■ Your instructions ■
With the pictures left out, restate every entry word for word.

■ Provided records ■

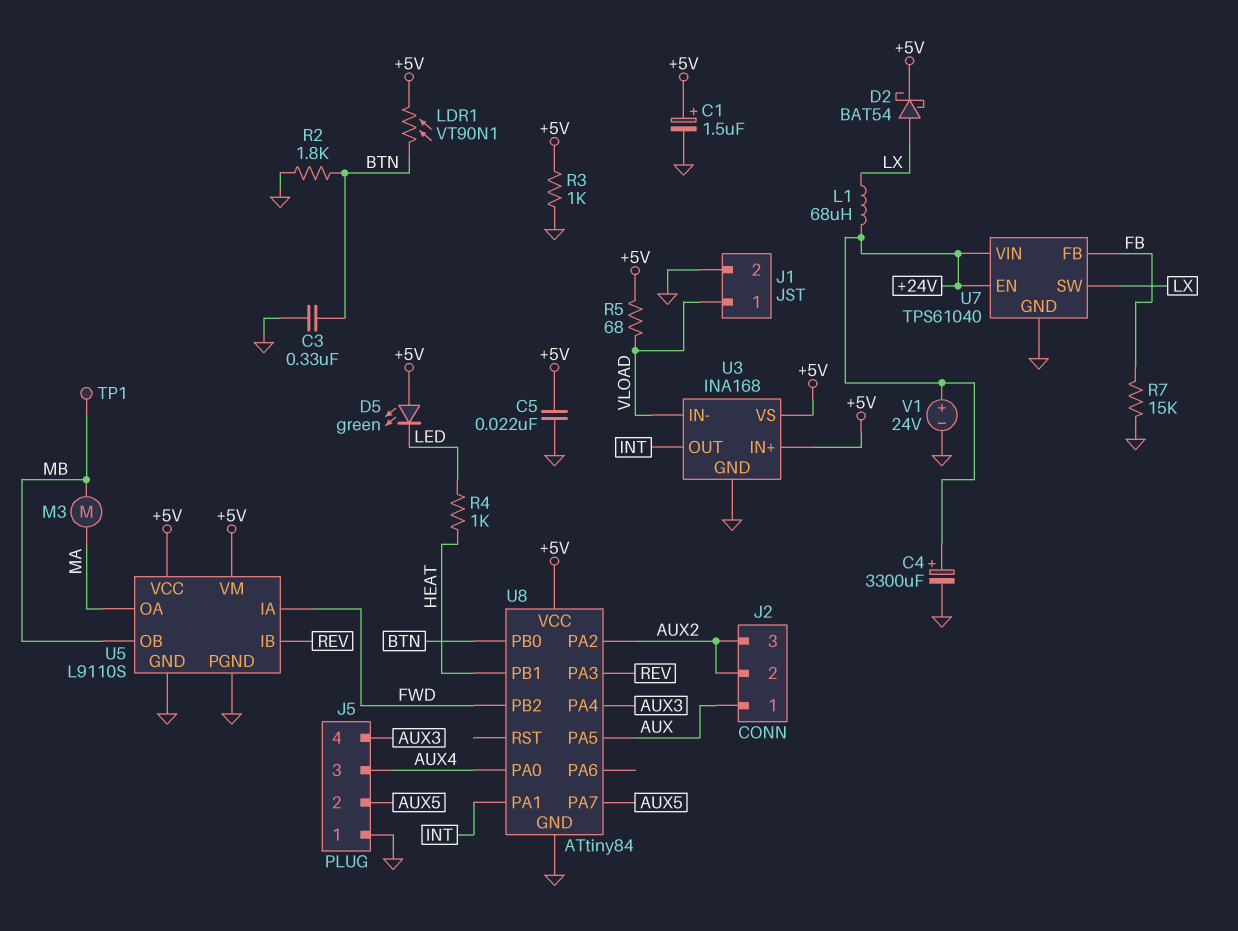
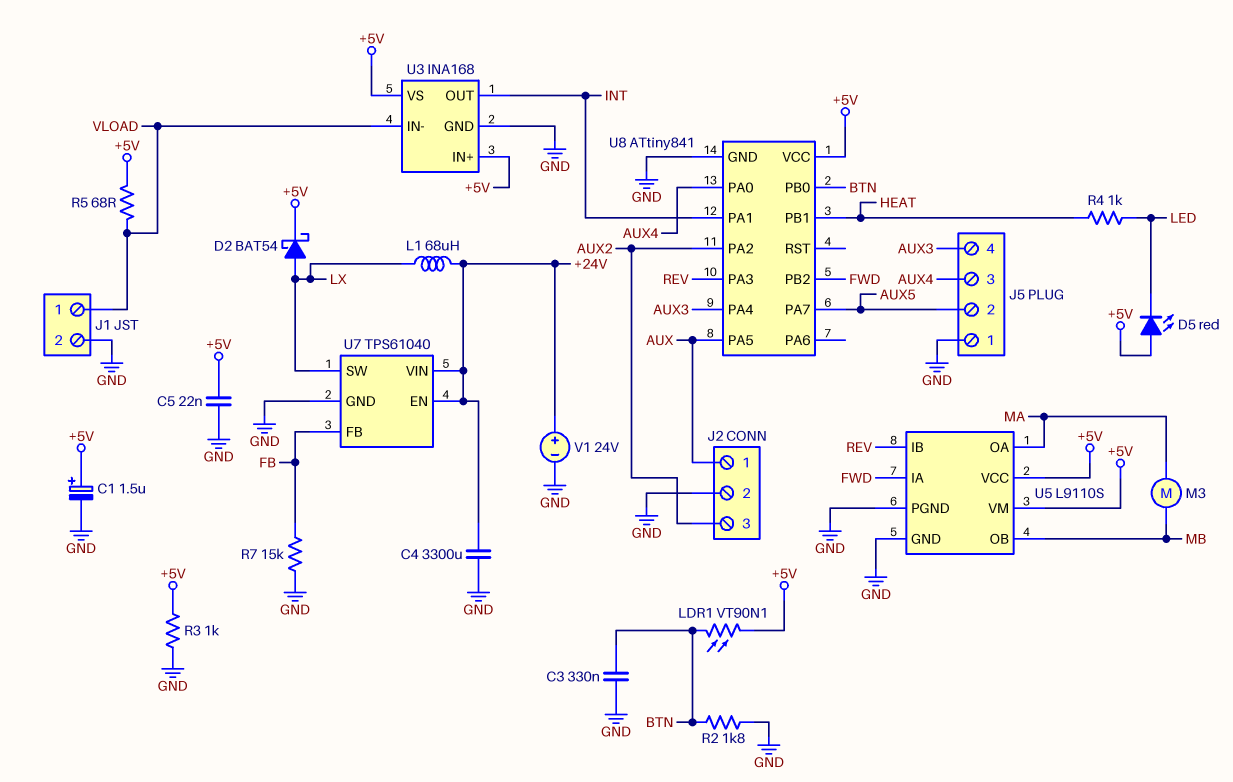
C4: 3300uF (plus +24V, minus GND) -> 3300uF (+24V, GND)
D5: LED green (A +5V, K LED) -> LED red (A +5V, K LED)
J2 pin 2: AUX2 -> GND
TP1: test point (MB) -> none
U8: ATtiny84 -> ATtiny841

■ Result for this task ■
C4: 3300uF (plus +24V, minus GND) -> 3300uF (+24V, GND)
D5: LED green (A +5V, K LED) -> LED red (A +5V, K LED)
J2 pin 2: AUX2 -> GND
TP1: test point (MB) -> none
U8: ATtiny84 -> ATtiny841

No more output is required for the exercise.